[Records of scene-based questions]
....
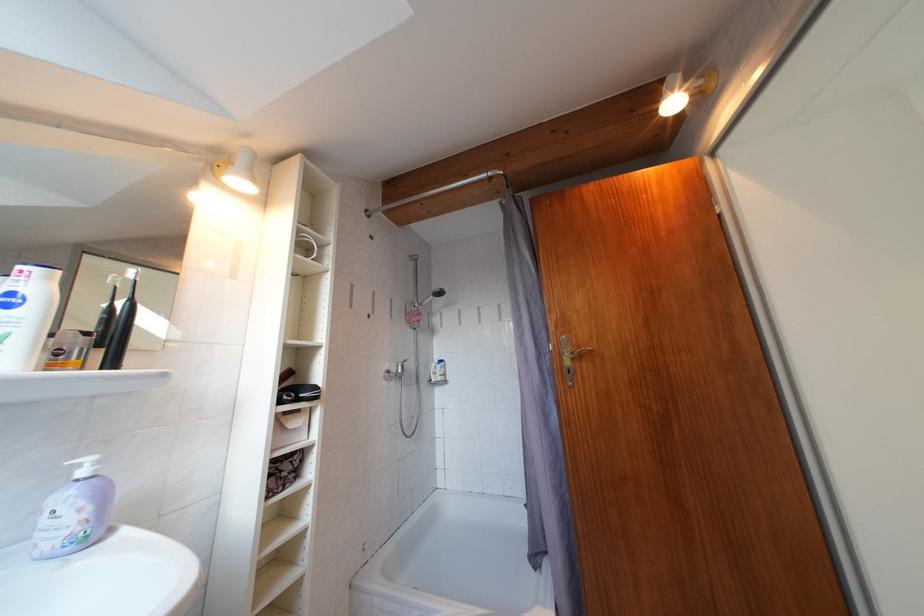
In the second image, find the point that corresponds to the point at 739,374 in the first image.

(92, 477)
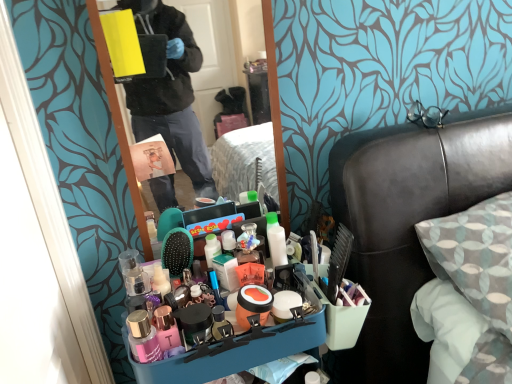
Describe the element at coordinates (407, 224) in the screenshot. I see `black leather headboard at upper right` at that location.

From the picture: What is the approximate width of blue plastic tray at center?

blue plastic tray at center is 15.11 inches in width.

The height and width of the screenshot is (384, 512). Identify the location of yellow matte box at upper left. (122, 42).

At what (x,y) coordinates should I click in order to perform the action: click on black leather headboard at upper right. Please return your answer as a coordinate pair (x, y). Image resolution: width=512 pixels, height=384 pixels. Looking at the image, I should click on (407, 224).

Does point (121, 39) lie behind point (273, 113)?

No, it is in front of (273, 113).

Is yellow matte box at upper left at the left side of clear plastic mirror at center?

Yes, yellow matte box at upper left is to the left of clear plastic mirror at center.

How many degrees apart are the facing directions of yellow matte box at upper left and clear plastic mirror at center?

There is a 5.12-degree angle between the facing directions of yellow matte box at upper left and clear plastic mirror at center.

Looking at this image, considering the relative sizes of yellow matte box at upper left and clear plastic mirror at center in the image provided, is yellow matte box at upper left bigger than clear plastic mirror at center?

No.

From the image's perspective, is blue plastic tray at center positioned above or below black leather headboard at upper right?

Clearly, from the image's perspective, blue plastic tray at center is below black leather headboard at upper right.

From a real-world perspective, between blue plastic tray at center and black leather headboard at upper right, who is vertically higher?

From a 3D spatial view, black leather headboard at upper right is above.

Could you tell me if blue plastic tray at center is turned towards black leather headboard at upper right?

No.

The width and height of the screenshot is (512, 384). In order to click on desk behind the black leather headboard at upper right in this screenshot , I will do `click(234, 353)`.

From a real-world perspective, between blue plastic tray at center and yellow matte box at upper left, who is vertically lower?

In real-world perspective, blue plastic tray at center is lower.

From the image's perspective, who appears lower, blue plastic tray at center or yellow matte box at upper left?

From the image's view, blue plastic tray at center is below.

Is blue plastic tray at center thinner than yellow matte box at upper left?

No.

Is blue plastic tray at center taller than yellow matte box at upper left?

Indeed, blue plastic tray at center has a greater height compared to yellow matte box at upper left.

In terms of height, does matte pink book at center look taller or shorter compared to black leather headboard at upper right?

Clearly, matte pink book at center is shorter compared to black leather headboard at upper right.

The image size is (512, 384). I want to click on furniture located in front of the matte pink book at center, so click(x=407, y=224).

Is matte pink book at center next to black leather headboard at upper right and touching it?

No, matte pink book at center is not with black leather headboard at upper right.

Is matte pink book at center bigger than black leather headboard at upper right?

Actually, matte pink book at center might be smaller than black leather headboard at upper right.

Consider the image. Between black leather headboard at upper right and matte pink book at center, which one has less height?

matte pink book at center is shorter.

Is black leather headboard at upper right positioned before matte pink book at center?

Yes, black leather headboard at upper right is closer to the viewer.

Can you tell me how much black leather headboard at upper right and matte pink book at center differ in facing direction?

The angle between the facing direction of black leather headboard at upper right and the facing direction of matte pink book at center is 2.15 degrees.

Is point (355, 184) closer or farther from the camera than point (142, 159)?

Point (355, 184) is positioned farther from the camera compared to point (142, 159).

Considering the relative sizes of clear plastic mirror at center and matte pink book at center in the image provided, is clear plastic mirror at center wider than matte pink book at center?

Indeed, clear plastic mirror at center has a greater width compared to matte pink book at center.

Is the surface of clear plastic mirror at center in direct contact with matte pink book at center?

clear plastic mirror at center and matte pink book at center are clearly separated.

Looking at the image, does clear plastic mirror at center seem bigger or smaller compared to matte pink book at center?

clear plastic mirror at center is bigger than matte pink book at center.

What's the angular difference between clear plastic mirror at center and matte pink book at center's facing directions?

5.12 degrees.

Is matte pink book at center to the left or to the right of blue plastic tray at center in the image?

From the image, it's evident that matte pink book at center is to the left of blue plastic tray at center.

Is matte pink book at center thinner than blue plastic tray at center?

Yes, matte pink book at center is thinner than blue plastic tray at center.

Which is behind, matte pink book at center or blue plastic tray at center?

matte pink book at center is further from the camera.

The height and width of the screenshot is (384, 512). In the image, there is a matte pink book at center. What are the coordinates of `desk below it (from a real-world perspective)` in the screenshot? It's located at (234, 353).

Find the location of `box behind the clear plastic mirror at center`. box behind the clear plastic mirror at center is located at coordinates (122, 42).

Locate an element on the screen. The height and width of the screenshot is (384, 512). furniture above the blue plastic tray at center (from a real-world perspective) is located at coordinates (407, 224).

Based on their spatial positions, is clear plastic mirror at center or yellow matte box at upper left further from blue plastic tray at center?

The object further to blue plastic tray at center is clear plastic mirror at center.

From the image, which object appears to be farther from matte pink book at center, clear plastic mirror at center or yellow matte box at upper left?

clear plastic mirror at center.

Which object lies further to the anchor point yellow matte box at upper left, blue plastic tray at center or matte pink book at center?

blue plastic tray at center lies further to yellow matte box at upper left than the other object.

In the scene shown: Based on their spatial positions, is yellow matte box at upper left or clear plastic mirror at center further from matte pink book at center?

clear plastic mirror at center is positioned further to the anchor matte pink book at center.

Looking at the image, which one is located closer to yellow matte box at upper left, clear plastic mirror at center or black leather headboard at upper right?

Among the two, black leather headboard at upper right is located nearer to yellow matte box at upper left.

Considering their positions, is matte pink book at center positioned closer to black leather headboard at upper right than blue plastic tray at center?

blue plastic tray at center.

Considering their positions, is black leather headboard at upper right positioned closer to yellow matte box at upper left than matte pink book at center?

matte pink book at center is positioned closer to the anchor yellow matte box at upper left.

Considering their positions, is blue plastic tray at center positioned further to yellow matte box at upper left than clear plastic mirror at center?

clear plastic mirror at center.

Identify the location of book between yellow matte box at upper left and black leather headboard at upper right. The image size is (512, 384). (151, 158).

In order to click on book between clear plastic mirror at center and blue plastic tray at center in the up-down direction in this screenshot , I will do `click(151, 158)`.

The width and height of the screenshot is (512, 384). I want to click on desk between clear plastic mirror at center and black leather headboard at upper right, so click(x=234, y=353).

I want to click on mirror between yellow matte box at upper left and blue plastic tray at center in the vertical direction, so click(x=117, y=116).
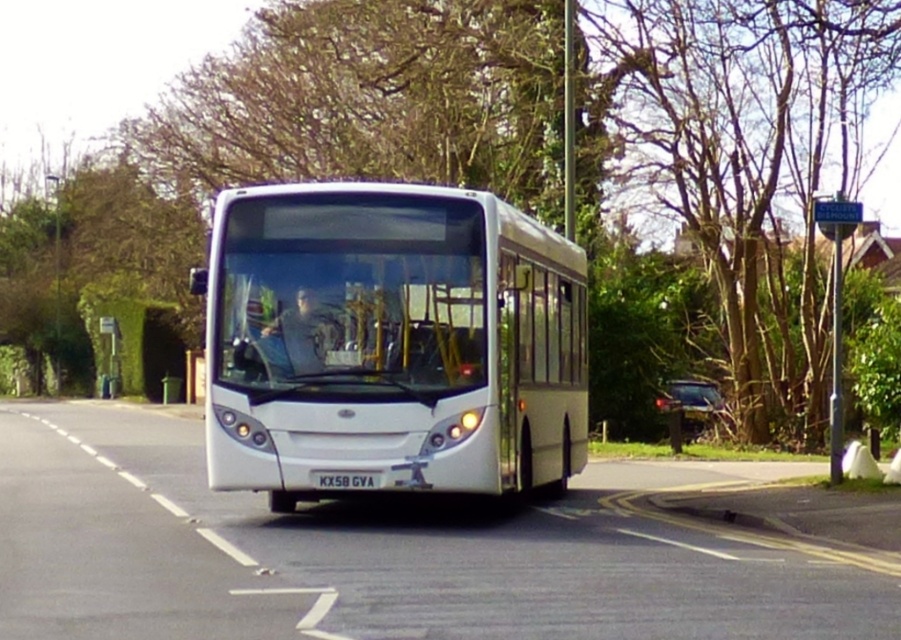
You are a passenger in the white bus and looking out the window. You see two points marked on the road ahead. The first point is at coordinates point (692, 150) and the second is at point (365, 477). Which point is closer to the bus?

Point (692, 150) is further to the viewer than point (365, 477), so the point closer to the bus is point (365, 477).

You are a pedestrian standing on the sidewalk next to the road where the white metallic bus at center is driving. You want to know if the bus is taller than the black plastic license plate at center. Can you confirm this?

Yes, the white metallic bus at center is taller than the black plastic license plate at center according to the description.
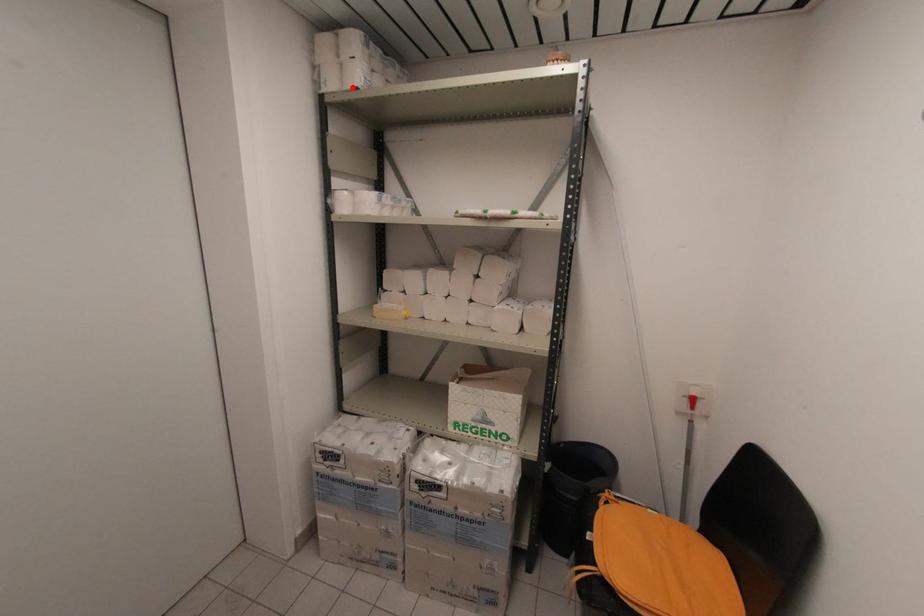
....
▶ **What to work on**
Extract the text of every row above verbatim, omitting the pictures.

▶ **Correct result**
In the second image, find the point that corresponds to the point at 739,374 in the first image.

(92, 477)
Describe the element at coordinates (407, 224) in the screenshot. I see `black leather headboard at upper right` at that location.

From the picture: What is the approximate width of blue plastic tray at center?

blue plastic tray at center is 15.11 inches in width.

The height and width of the screenshot is (384, 512). Identify the location of yellow matte box at upper left. (122, 42).

At what (x,y) coordinates should I click in order to perform the action: click on black leather headboard at upper right. Please return your answer as a coordinate pair (x, y). Image resolution: width=512 pixels, height=384 pixels. Looking at the image, I should click on (407, 224).

Does point (121, 39) lie behind point (273, 113)?

No, it is in front of (273, 113).

Is yellow matte box at upper left at the left side of clear plastic mirror at center?

Yes, yellow matte box at upper left is to the left of clear plastic mirror at center.

How many degrees apart are the facing directions of yellow matte box at upper left and clear plastic mirror at center?

There is a 5.12-degree angle between the facing directions of yellow matte box at upper left and clear plastic mirror at center.

Looking at this image, considering the relative sizes of yellow matte box at upper left and clear plastic mirror at center in the image provided, is yellow matte box at upper left bigger than clear plastic mirror at center?

No.

From the image's perspective, is blue plastic tray at center positioned above or below black leather headboard at upper right?

Clearly, from the image's perspective, blue plastic tray at center is below black leather headboard at upper right.

From a real-world perspective, between blue plastic tray at center and black leather headboard at upper right, who is vertically higher?

From a 3D spatial view, black leather headboard at upper right is above.

Could you tell me if blue plastic tray at center is turned towards black leather headboard at upper right?

No.

The width and height of the screenshot is (512, 384). In order to click on desk behind the black leather headboard at upper right in this screenshot , I will do `click(234, 353)`.

From a real-world perspective, between blue plastic tray at center and yellow matte box at upper left, who is vertically lower?

In real-world perspective, blue plastic tray at center is lower.

From the image's perspective, who appears lower, blue plastic tray at center or yellow matte box at upper left?

From the image's view, blue plastic tray at center is below.

Is blue plastic tray at center thinner than yellow matte box at upper left?

No.

Is blue plastic tray at center taller than yellow matte box at upper left?

Indeed, blue plastic tray at center has a greater height compared to yellow matte box at upper left.

In terms of height, does matte pink book at center look taller or shorter compared to black leather headboard at upper right?

Clearly, matte pink book at center is shorter compared to black leather headboard at upper right.

The image size is (512, 384). I want to click on furniture located in front of the matte pink book at center, so click(x=407, y=224).

Is matte pink book at center next to black leather headboard at upper right and touching it?

No, matte pink book at center is not with black leather headboard at upper right.

Is matte pink book at center bigger than black leather headboard at upper right?

Actually, matte pink book at center might be smaller than black leather headboard at upper right.

Consider the image. Between black leather headboard at upper right and matte pink book at center, which one has less height?

matte pink book at center is shorter.

Is black leather headboard at upper right positioned before matte pink book at center?

Yes, black leather headboard at upper right is closer to the viewer.

Can you tell me how much black leather headboard at upper right and matte pink book at center differ in facing direction?

The angle between the facing direction of black leather headboard at upper right and the facing direction of matte pink book at center is 2.15 degrees.

Is point (355, 184) closer or farther from the camera than point (142, 159)?

Point (355, 184) is positioned farther from the camera compared to point (142, 159).

Considering the relative sizes of clear plastic mirror at center and matte pink book at center in the image provided, is clear plastic mirror at center wider than matte pink book at center?

Indeed, clear plastic mirror at center has a greater width compared to matte pink book at center.

Is the surface of clear plastic mirror at center in direct contact with matte pink book at center?

clear plastic mirror at center and matte pink book at center are clearly separated.

Looking at the image, does clear plastic mirror at center seem bigger or smaller compared to matte pink book at center?

clear plastic mirror at center is bigger than matte pink book at center.

What's the angular difference between clear plastic mirror at center and matte pink book at center's facing directions?

5.12 degrees.

Is matte pink book at center to the left or to the right of blue plastic tray at center in the image?

From the image, it's evident that matte pink book at center is to the left of blue plastic tray at center.

Is matte pink book at center thinner than blue plastic tray at center?

Yes, matte pink book at center is thinner than blue plastic tray at center.

Which is behind, matte pink book at center or blue plastic tray at center?

matte pink book at center is further from the camera.

The height and width of the screenshot is (384, 512). In the image, there is a matte pink book at center. What are the coordinates of `desk below it (from a real-world perspective)` in the screenshot? It's located at (234, 353).

Find the location of `box behind the clear plastic mirror at center`. box behind the clear plastic mirror at center is located at coordinates (122, 42).

Locate an element on the screen. The height and width of the screenshot is (384, 512). furniture above the blue plastic tray at center (from a real-world perspective) is located at coordinates (407, 224).

Based on their spatial positions, is clear plastic mirror at center or yellow matte box at upper left further from blue plastic tray at center?

The object further to blue plastic tray at center is clear plastic mirror at center.

From the image, which object appears to be farther from matte pink book at center, clear plastic mirror at center or yellow matte box at upper left?

clear plastic mirror at center.

Which object lies further to the anchor point yellow matte box at upper left, blue plastic tray at center or matte pink book at center?

blue plastic tray at center lies further to yellow matte box at upper left than the other object.

In the scene shown: Based on their spatial positions, is yellow matte box at upper left or clear plastic mirror at center further from matte pink book at center?

clear plastic mirror at center is positioned further to the anchor matte pink book at center.

Looking at the image, which one is located closer to yellow matte box at upper left, clear plastic mirror at center or black leather headboard at upper right?

Among the two, black leather headboard at upper right is located nearer to yellow matte box at upper left.

Considering their positions, is matte pink book at center positioned closer to black leather headboard at upper right than blue plastic tray at center?

blue plastic tray at center.

Considering their positions, is black leather headboard at upper right positioned closer to yellow matte box at upper left than matte pink book at center?

matte pink book at center is positioned closer to the anchor yellow matte box at upper left.

Considering their positions, is blue plastic tray at center positioned further to yellow matte box at upper left than clear plastic mirror at center?

clear plastic mirror at center.

Identify the location of book between yellow matte box at upper left and black leather headboard at upper right. The image size is (512, 384). (151, 158).

In order to click on book between clear plastic mirror at center and blue plastic tray at center in the up-down direction in this screenshot , I will do `click(151, 158)`.

The width and height of the screenshot is (512, 384). I want to click on desk between clear plastic mirror at center and black leather headboard at upper right, so click(x=234, y=353).

I want to click on mirror between yellow matte box at upper left and blue plastic tray at center in the vertical direction, so click(x=117, y=116).
You are a passenger in the white bus and looking out the window. You see two points marked on the road ahead. The first point is at coordinates point (692, 150) and the second is at point (365, 477). Which point is closer to the bus?

Point (692, 150) is further to the viewer than point (365, 477), so the point closer to the bus is point (365, 477).

You are a pedestrian standing on the sidewalk next to the road where the white metallic bus at center is driving. You want to know if the bus is taller than the black plastic license plate at center. Can you confirm this?

Yes, the white metallic bus at center is taller than the black plastic license plate at center according to the description.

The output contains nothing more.